WHAT THE EXERCISE ASKS: Exclude all pictures, and reproduce exactly the lines from the one containing "none -> red domino [338,339,386,386]" through the end of the records, with nothing else added.
========================
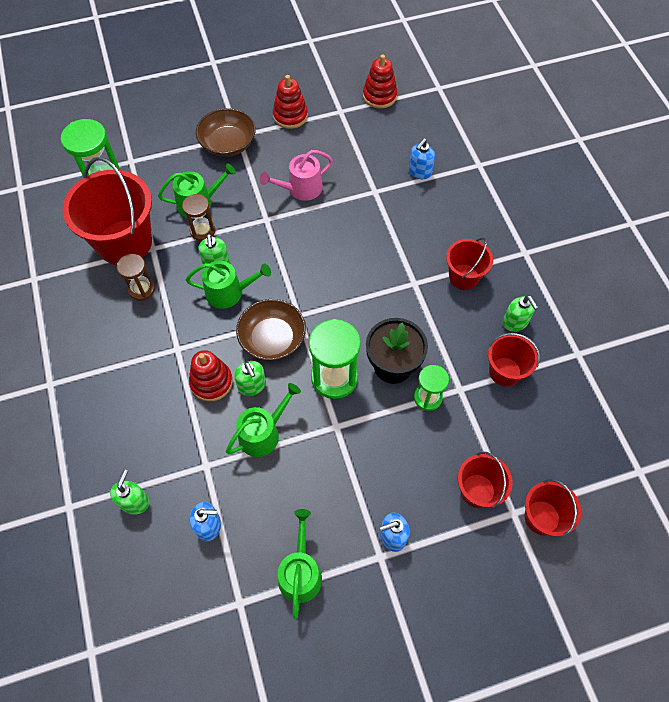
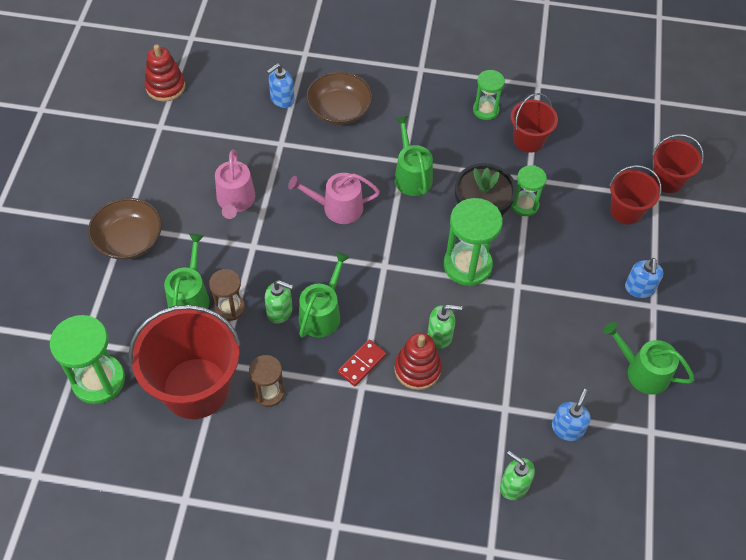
camera: 65 degrees left, 5 degrees down
green watering can [226,383,301,457] -> green watering can moved to [395,116,433,196]
brown bowl [236,299,306,361] -> brown bowl moved to [306,71,373,125]
red stacking toy [273,75,308,129] -> none
blue soap dispenser [408,138,435,179] -> blue soap dispenser turned 75 degrees clockwise [267,63,294,108]
red bucket [446,238,493,290] -> none
green soap dispenser [503,295,538,332] -> green hourglass [473,70,505,120]
none -> pink watering can [288,173,380,224]
none -> red domino [338,339,386,386]

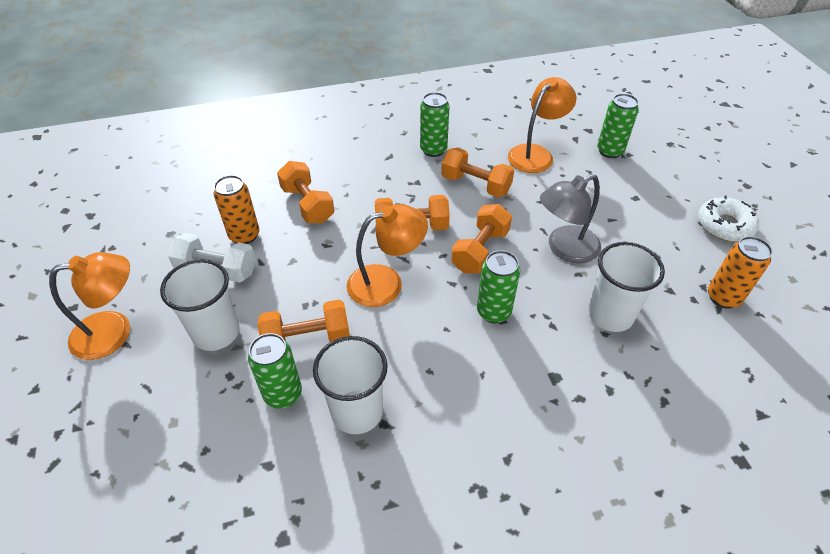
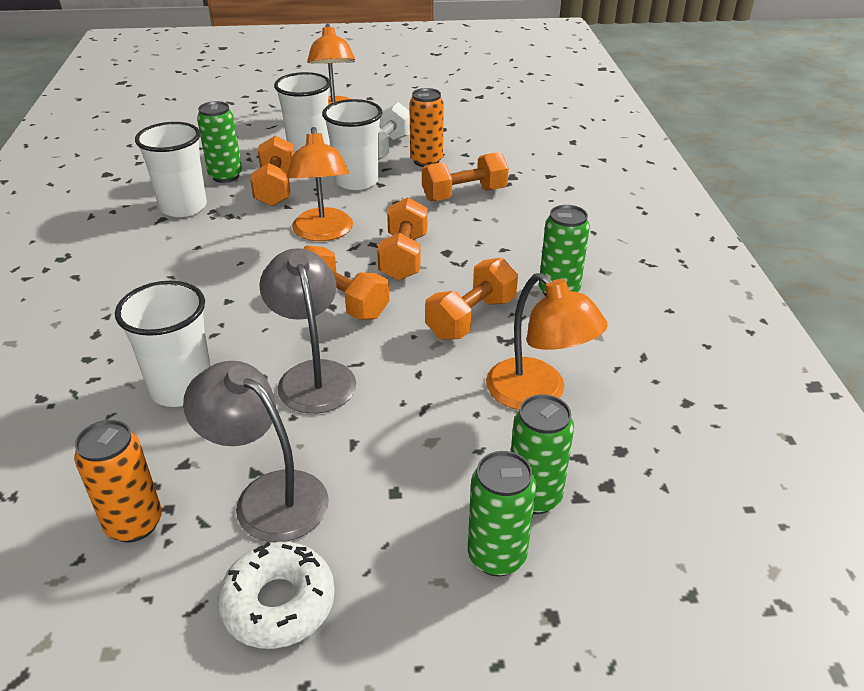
camera: 100 degrees right, 10 degrees down
green can [477,250,520,323] -> green can moved to [468,451,536,576]
none -> grey lamp [183,361,329,542]
none -> white cup [322,99,383,190]

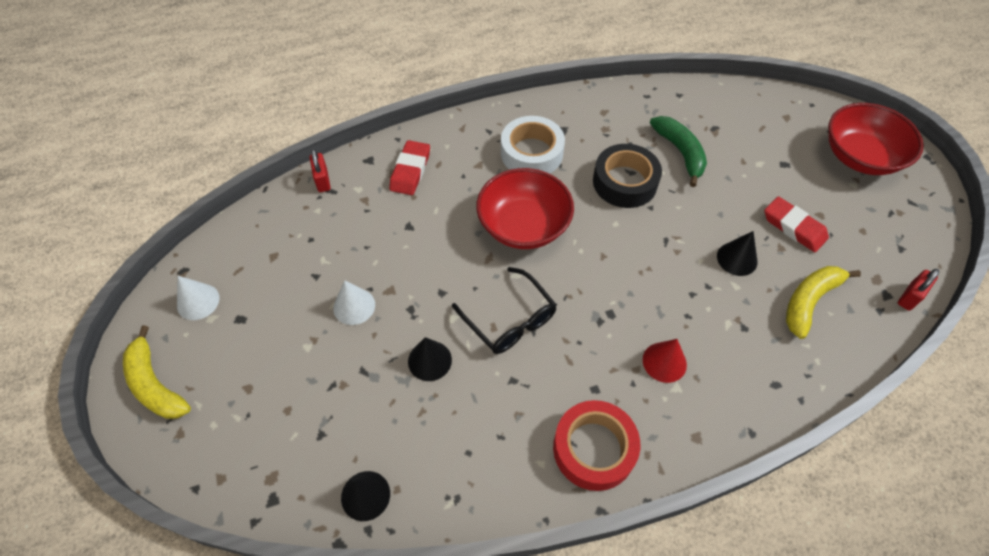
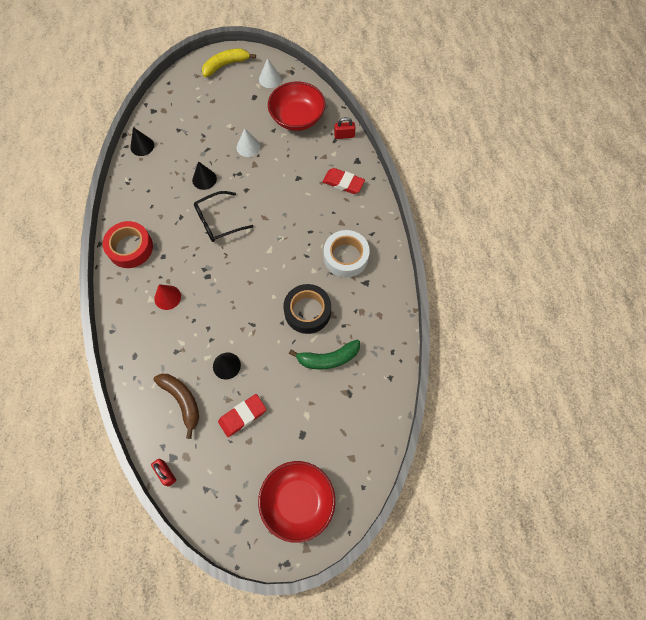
camera: 100 degrees right, 10 degrees up
red bowl [476,168,574,249] -> red bowl moved to [268,81,325,131]
yellow banana [786,266,861,339] -> brown banana [154,374,199,439]

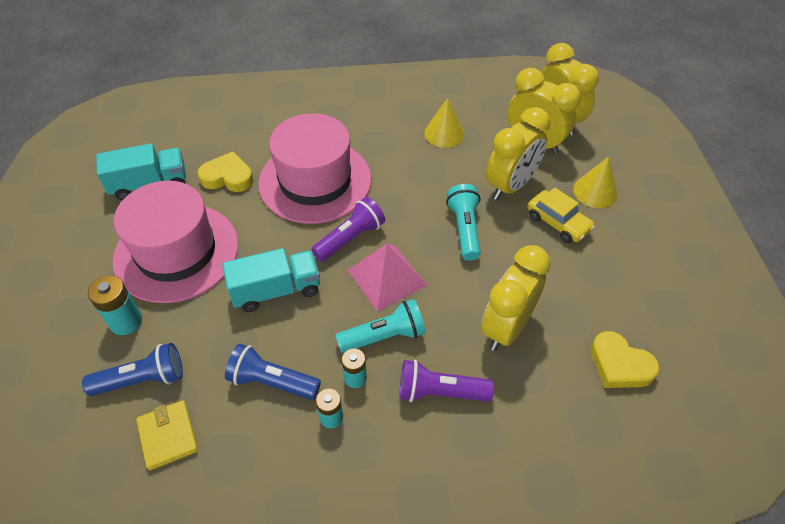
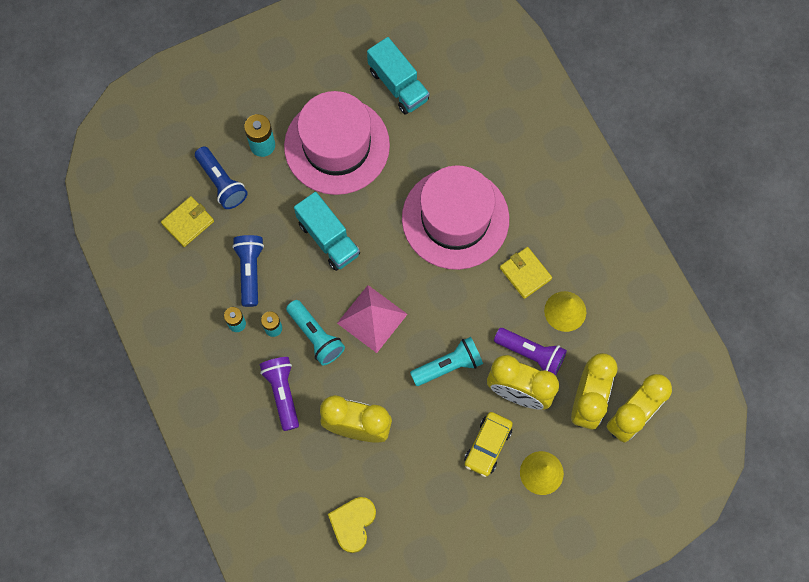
camera: 70 degrees right, 20 degrees up
yellow heart [198,152,253,192] -> none
purple flashlight [311,197,385,262] -> purple flashlight moved to [494,328,567,376]
none -> yellow wallet [500,247,552,299]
========================
ANSWER:
none -> red domino [338,339,386,386]

camera: 100 degrees right, 10 degrees down
green can [477,250,520,323] -> green can moved to [468,451,536,576]
none -> grey lamp [183,361,329,542]
none -> white cup [322,99,383,190]

camera: 100 degrees right, 10 degrees up
red bowl [476,168,574,249] -> red bowl moved to [268,81,325,131]
yellow banana [786,266,861,339] -> brown banana [154,374,199,439]

camera: 70 degrees right, 20 degrees up
yellow heart [198,152,253,192] -> none
purple flashlight [311,197,385,262] -> purple flashlight moved to [494,328,567,376]
none -> yellow wallet [500,247,552,299]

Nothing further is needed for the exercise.